DIRECTIONS FOR THIS TASK: Without copying any picture, transcribe exactly the lines of the data below from the one containing "The bright_orange_duck at" through the one containing "The blue_pyramid at [715,282,34,35] appeared.".

(Stored records)
* * * *
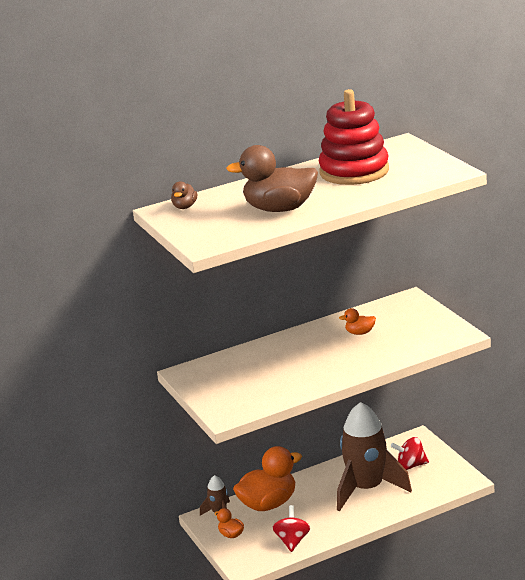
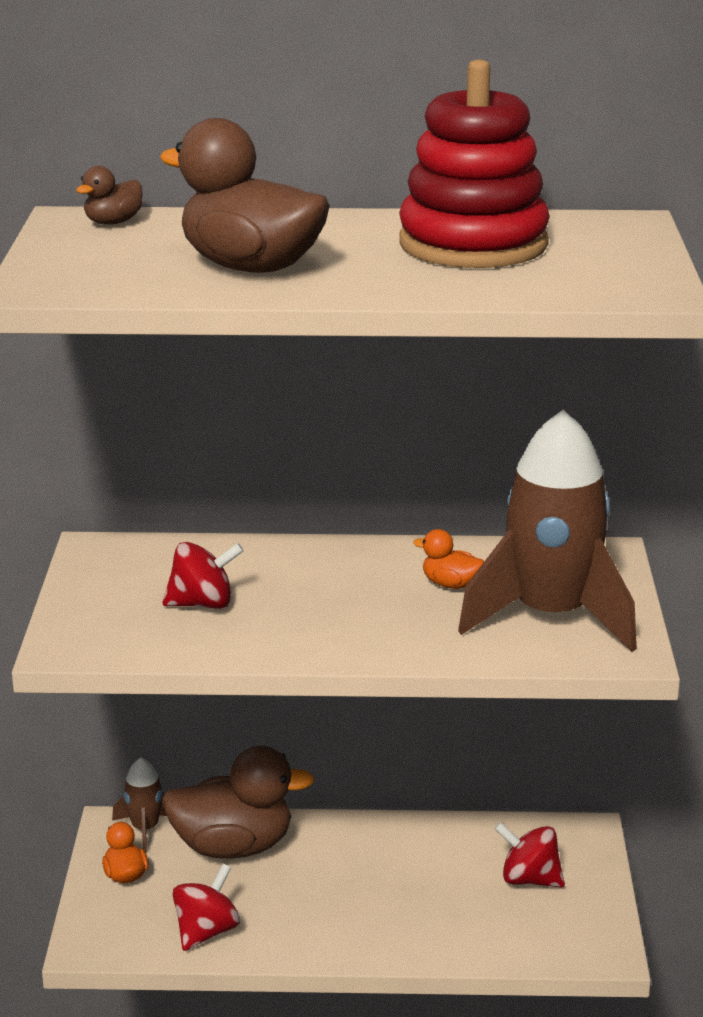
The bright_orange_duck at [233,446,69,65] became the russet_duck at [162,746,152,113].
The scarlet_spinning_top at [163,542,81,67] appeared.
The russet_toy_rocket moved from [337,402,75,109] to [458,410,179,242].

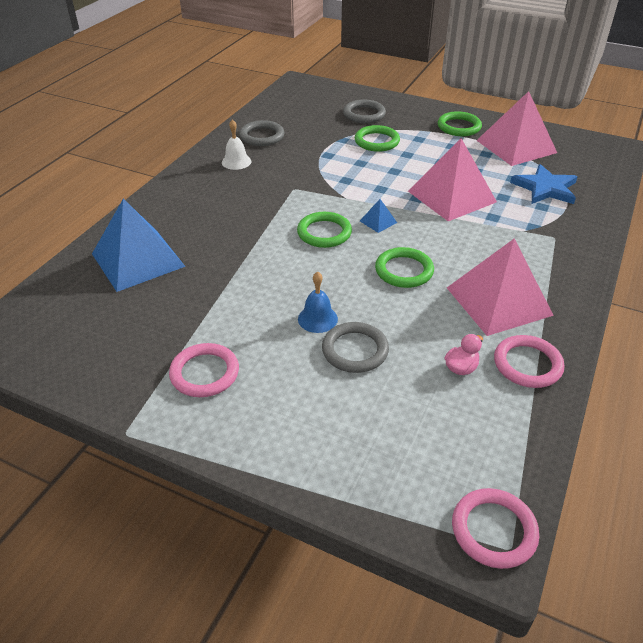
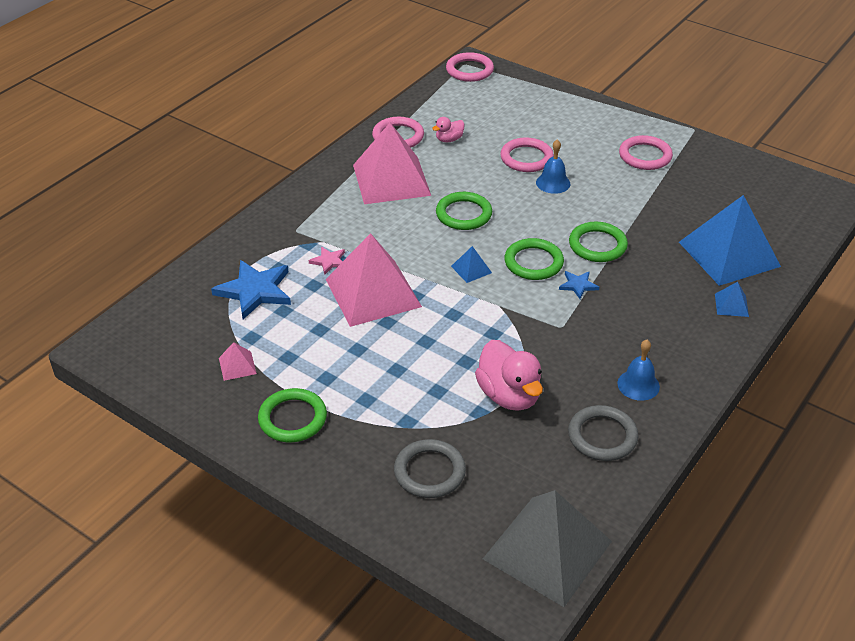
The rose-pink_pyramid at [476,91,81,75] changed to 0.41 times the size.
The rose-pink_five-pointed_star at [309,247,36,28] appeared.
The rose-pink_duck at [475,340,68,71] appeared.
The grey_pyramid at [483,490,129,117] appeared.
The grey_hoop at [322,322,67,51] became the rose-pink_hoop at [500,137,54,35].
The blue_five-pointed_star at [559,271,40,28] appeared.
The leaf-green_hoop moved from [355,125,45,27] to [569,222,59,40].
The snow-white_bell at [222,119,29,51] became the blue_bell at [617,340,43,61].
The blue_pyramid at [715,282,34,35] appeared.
* * * *
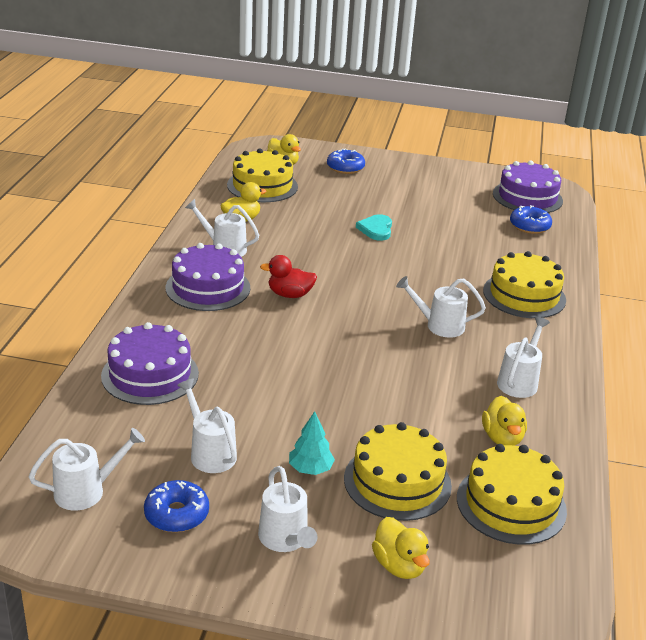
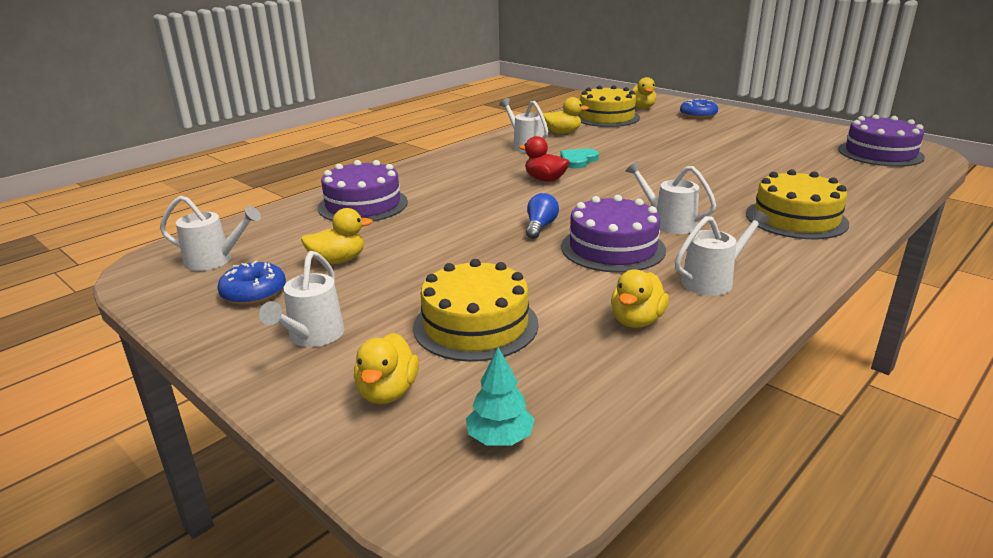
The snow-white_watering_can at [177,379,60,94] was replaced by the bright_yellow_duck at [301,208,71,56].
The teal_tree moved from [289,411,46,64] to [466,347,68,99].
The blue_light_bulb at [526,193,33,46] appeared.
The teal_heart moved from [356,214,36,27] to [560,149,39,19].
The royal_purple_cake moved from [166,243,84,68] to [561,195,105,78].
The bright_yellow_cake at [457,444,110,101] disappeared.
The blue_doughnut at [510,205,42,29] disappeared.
* * * *
ANSWER BOX:
The bright_orange_duck at [233,446,69,65] became the russet_duck at [162,746,152,113].
The scarlet_spinning_top at [163,542,81,67] appeared.
The russet_toy_rocket moved from [337,402,75,109] to [458,410,179,242].

The rose-pink_pyramid at [476,91,81,75] changed to 0.41 times the size.
The rose-pink_five-pointed_star at [309,247,36,28] appeared.
The rose-pink_duck at [475,340,68,71] appeared.
The grey_pyramid at [483,490,129,117] appeared.
The grey_hoop at [322,322,67,51] became the rose-pink_hoop at [500,137,54,35].
The blue_five-pointed_star at [559,271,40,28] appeared.
The leaf-green_hoop moved from [355,125,45,27] to [569,222,59,40].
The snow-white_bell at [222,119,29,51] became the blue_bell at [617,340,43,61].
The blue_pyramid at [715,282,34,35] appeared.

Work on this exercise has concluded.